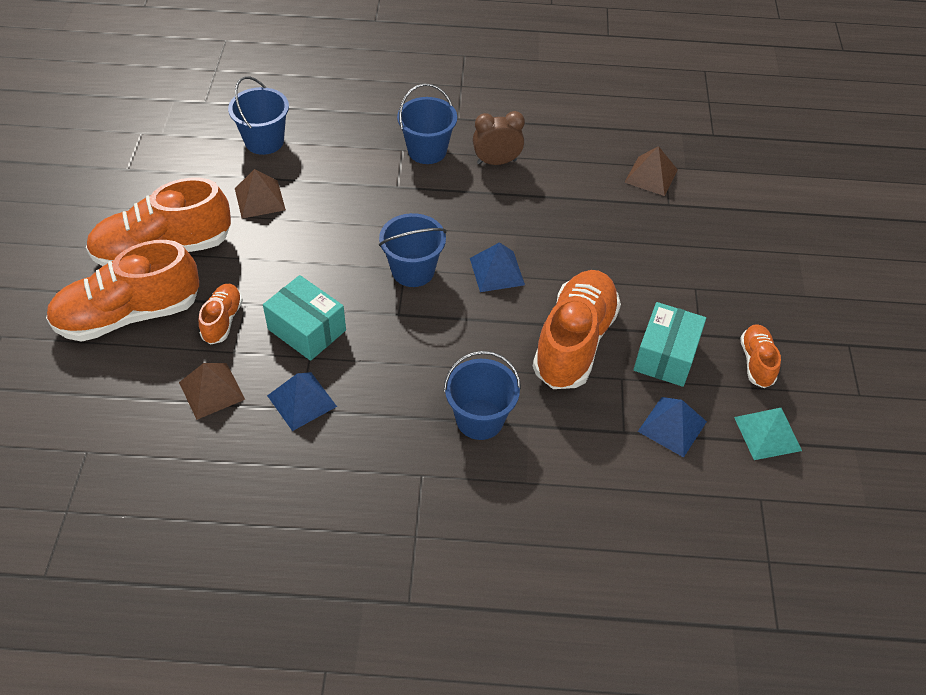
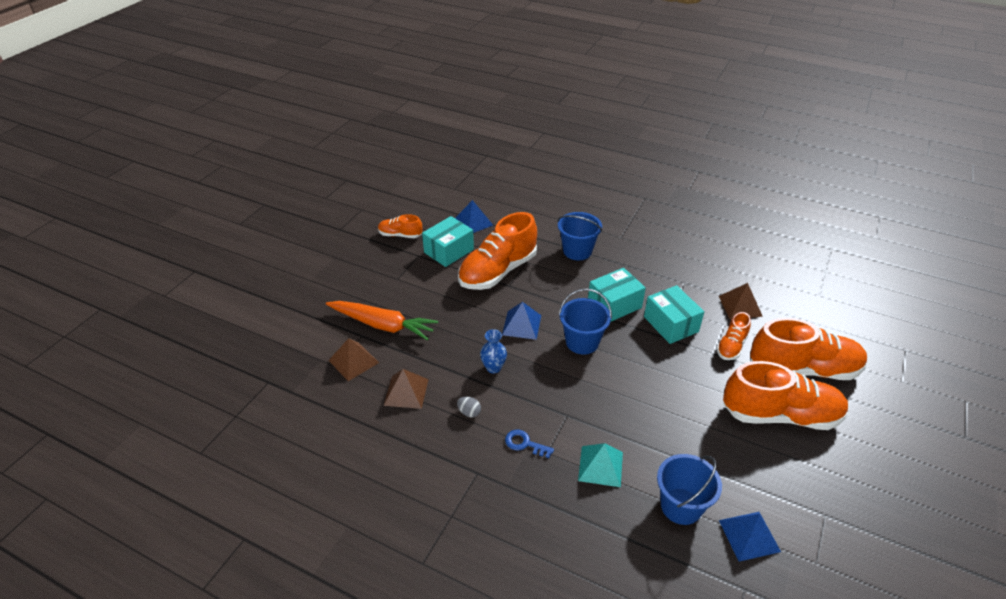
camera: 155 degrees left, 10 degrees down
(260, 199) = (693, 439): brown pyramid -> brown pyramid (406, 392)
(301, 401) = (682, 286): blue pyramid -> blue pyramid (749, 535)
(390, 337) = (614, 305): none -> turquoise box
(427, 150) = (525, 444): blue bucket -> blue key
(496, 162) = (469, 412): brown clock -> grey egg
(499, 211) = (493, 368): none -> blue vase
(657, 222) = (383, 325): none -> orange carrot
(756, 362) = (400, 235): orange shoe -> orange shoe turned 75 degrees clockwise
(767, 434) = (426, 207): turquoise pyramid -> turquoise pyramid (600, 466)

= Exercise instructions =
Report every line containing the word "degrees" from the listing above.

= Response area =
camera: 155 degrees left, 10 degrees down
(756, 362) = (400, 235): orange shoe -> orange shoe turned 75 degrees clockwise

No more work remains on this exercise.